- DIRECTIVE: Go through the records below and report each line with "orange" in it.

- SUPPLIED RECORDS:

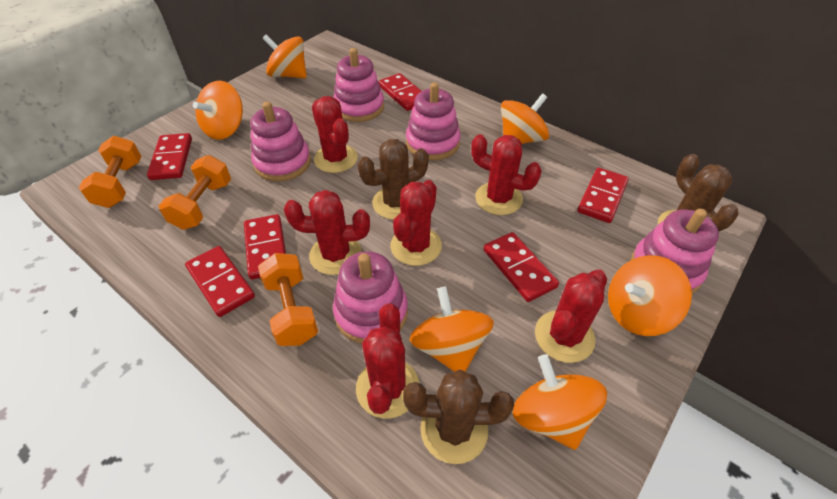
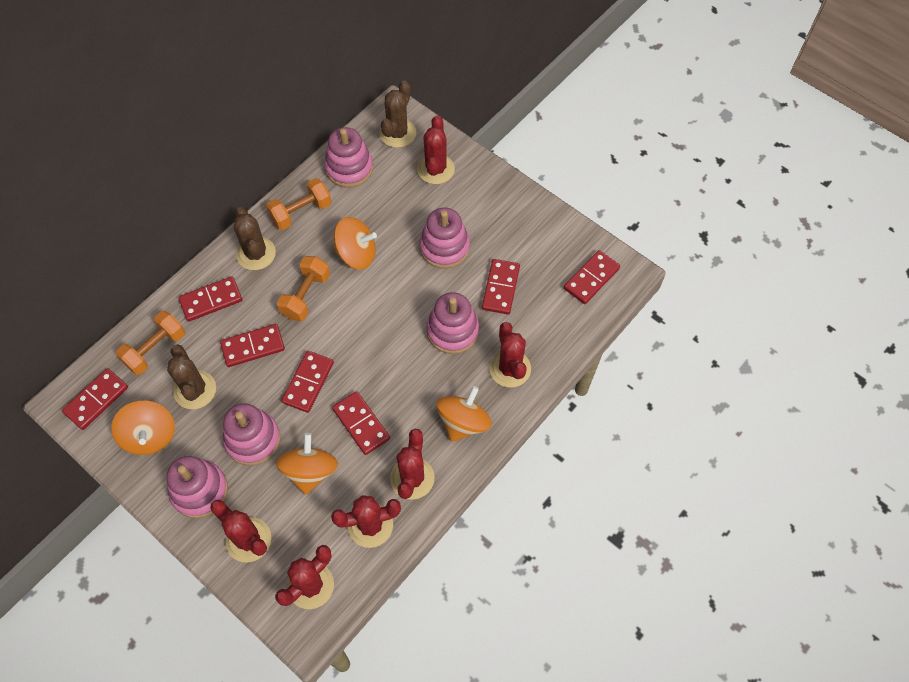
orange spinning top: [193,81,243,140] [262,35,307,78] [409,286,494,372] [501,93,549,144] [513,354,607,450] [608,255,692,336] = 6 -> [111,400,175,455] [276,433,338,495] [334,217,377,270] [436,386,492,442] = 4
red domino: [147,133,192,180] [185,246,255,317] [244,214,286,279] [379,73,421,111] [484,232,559,302] [577,167,629,223] = 6 -> [62,368,128,430] [178,276,242,322] [220,324,285,367] [281,351,334,413] [332,391,390,455] [482,259,520,315] [564,250,620,304] = 7

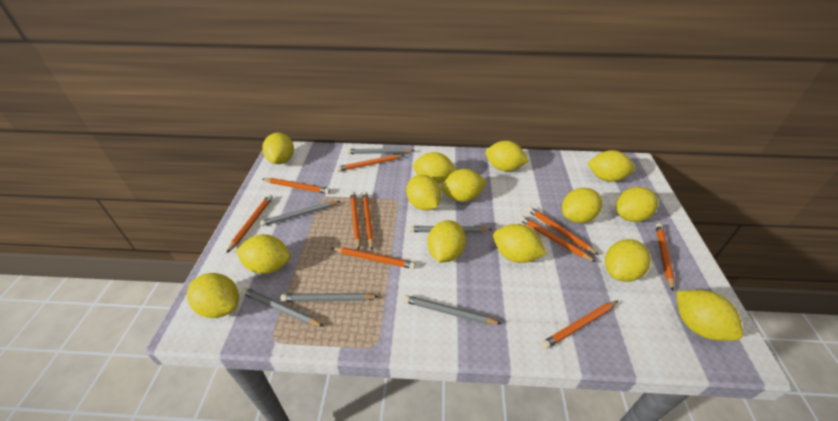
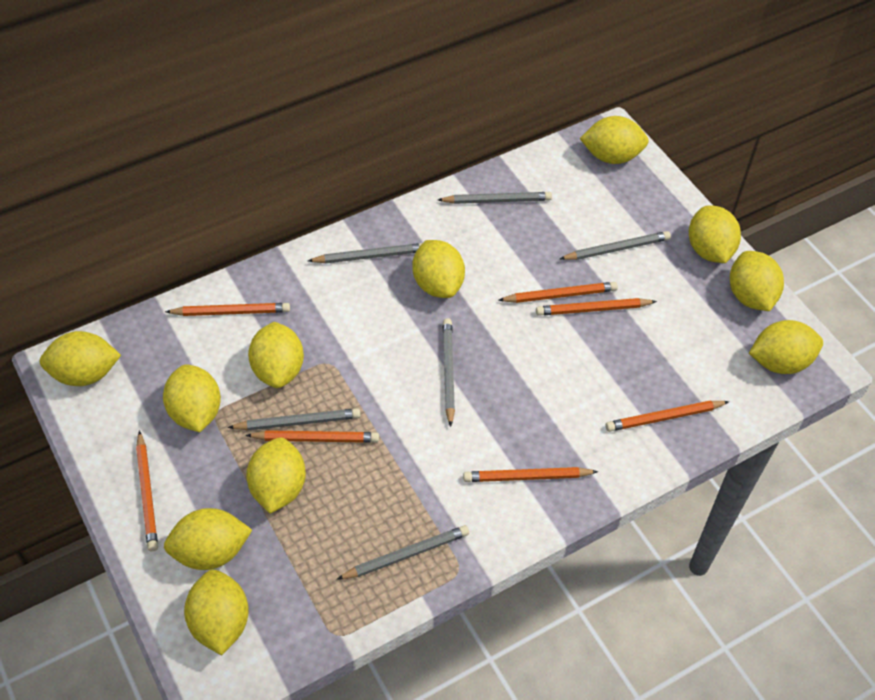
orange pencil: [227,194,273,253] [263,178,330,194] [331,247,416,269] [337,155,405,172] [350,192,361,250] [362,192,374,250] [519,215,595,262] [527,206,599,255] [541,301,618,349] [656,223,675,291] = 10 -> [136,431,158,551] [165,303,290,316] [246,430,379,443] [463,467,598,482] [498,282,618,303] [536,298,657,316] [606,400,729,432] = 7
yellow lemon: [187,273,239,318] [236,234,290,274] [263,133,294,164] [406,175,442,210] [413,152,457,183] [427,220,466,262] [441,169,487,202] [485,141,529,171] [493,224,547,263] [562,188,602,223] [587,150,635,182] [605,239,651,282] [616,187,658,222] [676,290,743,341] = 14 -> [40,331,121,386] [163,364,221,432] [164,508,252,570] [184,569,249,656] [246,437,306,513] [248,322,304,388] [412,240,465,298] [580,116,649,164] [689,205,741,263] [730,251,784,311] [749,320,823,374] = 11

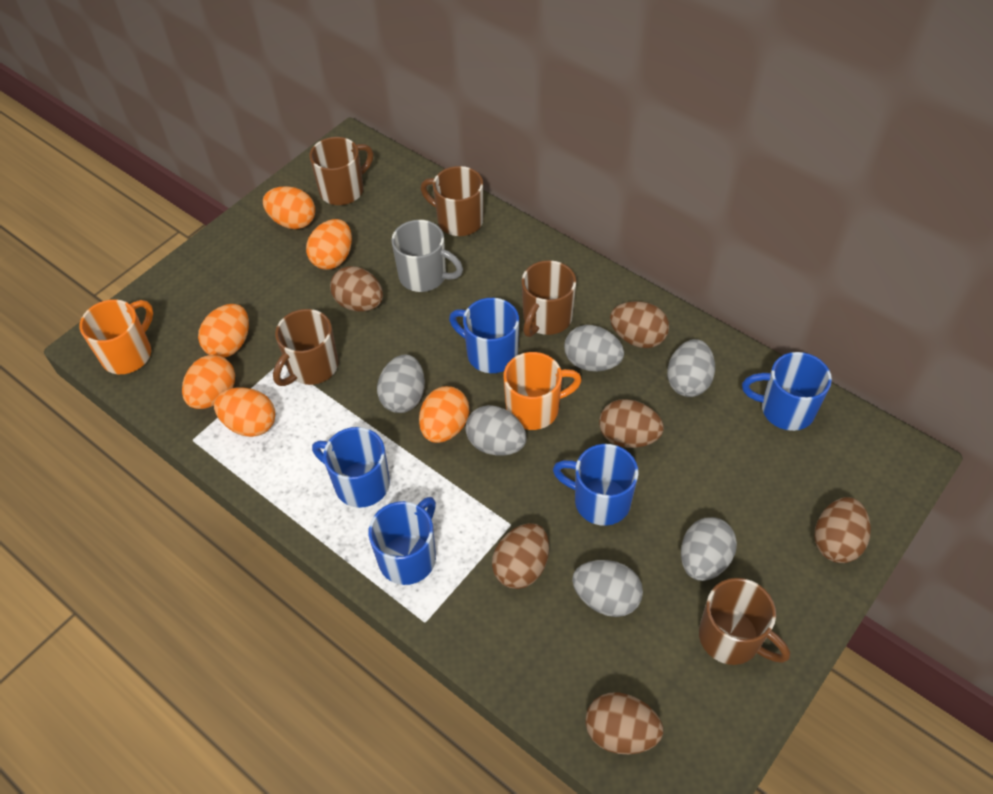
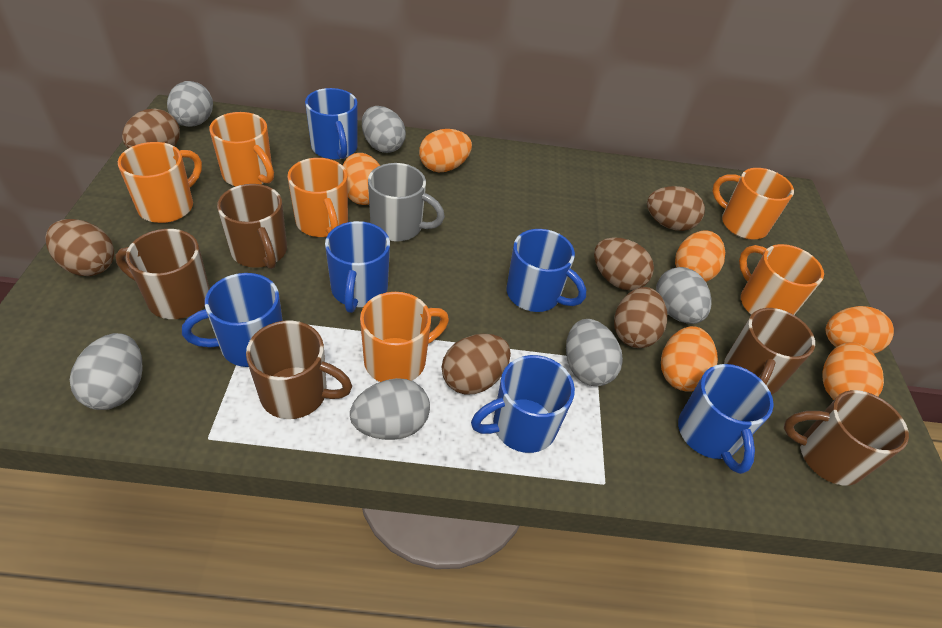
blue mug: [312,427,390,508] [368,497,436,585] [449,298,519,373] [553,444,638,526] [742,352,832,431] = 5 -> [182,273,283,367] [305,88,358,160] [325,221,390,313] [471,355,575,453] [506,229,586,312] [678,364,774,474] = 6
orange mug: [80,299,153,374] [503,352,582,430] = 2 -> [118,142,202,223] [210,112,274,186] [287,158,348,237] [360,292,449,382] [712,168,794,239] [739,244,824,315] = 6

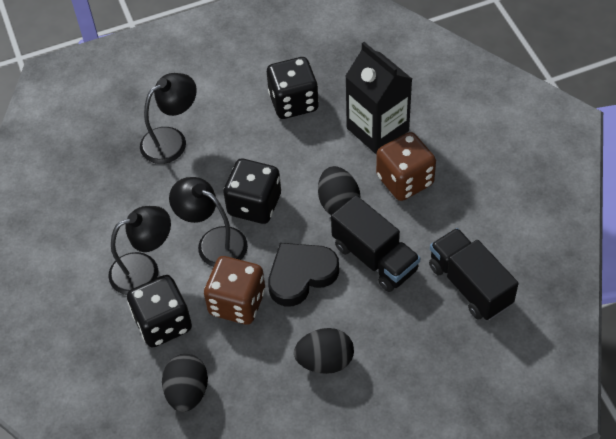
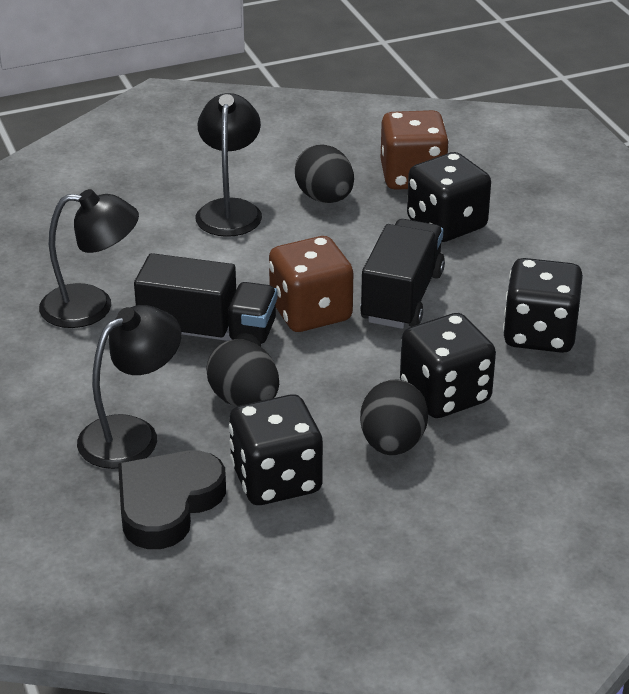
black carton: [345,42,412,154] = 1 -> none = 0
black dice: [127,275,192,347] [223,159,281,224] [267,57,319,119] = 3 -> [229,395,323,505] [400,313,496,418] [407,152,491,242] [503,258,583,353] = 4

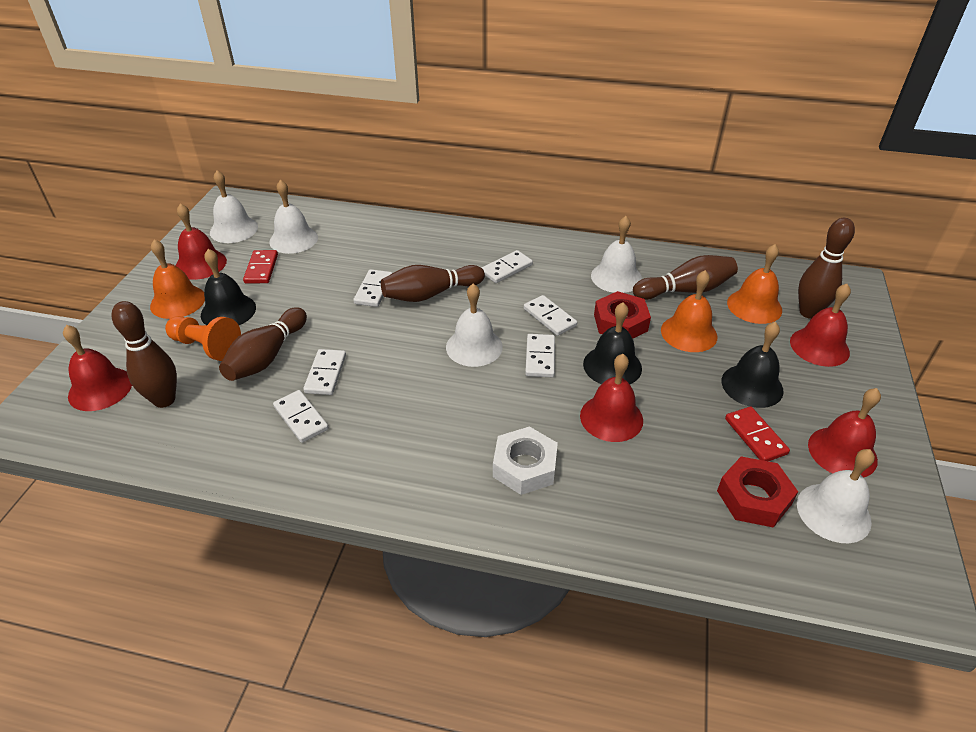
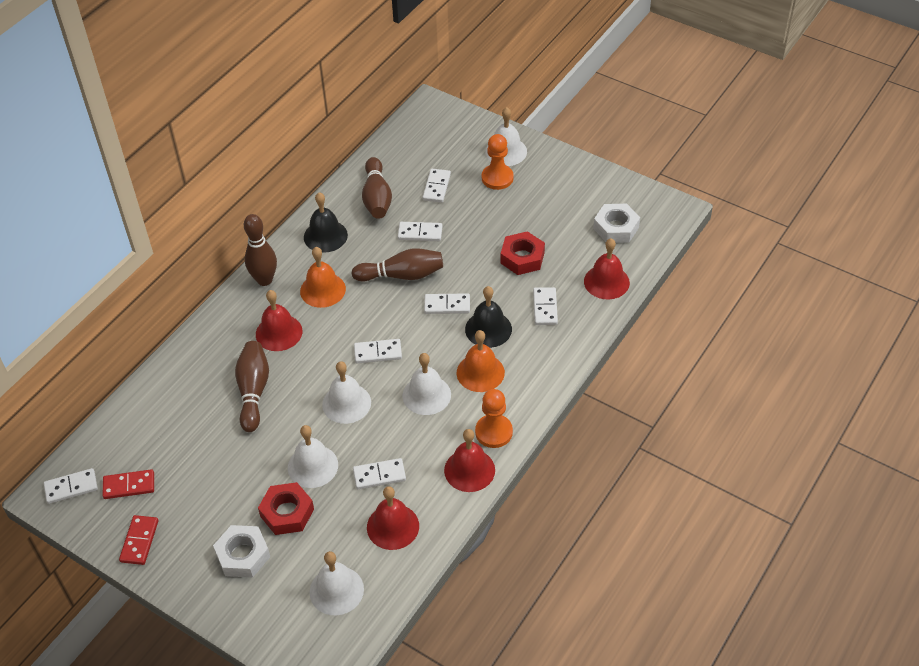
black bell: [201,249,256,325] [583,302,642,384] [721,322,784,408] = 3 -> [304,192,348,253] [465,286,512,348] = 2
brown bowling pin: [112,301,177,408] [219,307,307,381] [381,265,485,302] [633,255,738,300] [798,218,855,319] = 5 -> [235,341,269,432] [244,214,277,286] [352,248,443,282] [362,157,392,219] = 4
orange bell: [150,239,205,319] [661,270,718,352] [727,244,782,324] = 3 -> [300,247,346,308] [457,330,505,392] = 2
orange pawn: [165,316,241,361] = 1 -> [475,389,513,448] [482,134,514,190] = 2
red bell: [63,325,132,411] [176,203,227,280] [580,354,643,442] [790,284,851,367] [808,388,881,477] = 5 -> [256,290,302,351] [367,486,419,550] [444,429,495,492] [584,238,630,299] = 4
white domino: [273,390,329,443] [303,349,346,395] [353,269,392,307] [481,250,533,283] [524,295,577,336] [525,334,555,377] = 6 -> [44,468,98,504] [353,458,406,489] [354,339,402,364] [398,222,442,241] [423,169,451,203] [424,293,470,314] [533,287,558,325] = 7
white nut: [493,426,558,495] = 1 -> [213,525,270,578] [593,204,640,243] = 2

- SOLVED PROBLEM:
orange spinning top: [193,81,243,140] [262,35,307,78] [409,286,494,372] [501,93,549,144] [513,354,607,450] [608,255,692,336] = 6 -> [111,400,175,455] [276,433,338,495] [334,217,377,270] [436,386,492,442] = 4
orange pencil: [227,194,273,253] [263,178,330,194] [331,247,416,269] [337,155,405,172] [350,192,361,250] [362,192,374,250] [519,215,595,262] [527,206,599,255] [541,301,618,349] [656,223,675,291] = 10 -> [136,431,158,551] [165,303,290,316] [246,430,379,443] [463,467,598,482] [498,282,618,303] [536,298,657,316] [606,400,729,432] = 7
orange mug: [80,299,153,374] [503,352,582,430] = 2 -> [118,142,202,223] [210,112,274,186] [287,158,348,237] [360,292,449,382] [712,168,794,239] [739,244,824,315] = 6
orange bell: [150,239,205,319] [661,270,718,352] [727,244,782,324] = 3 -> [300,247,346,308] [457,330,505,392] = 2
orange pawn: [165,316,241,361] = 1 -> [475,389,513,448] [482,134,514,190] = 2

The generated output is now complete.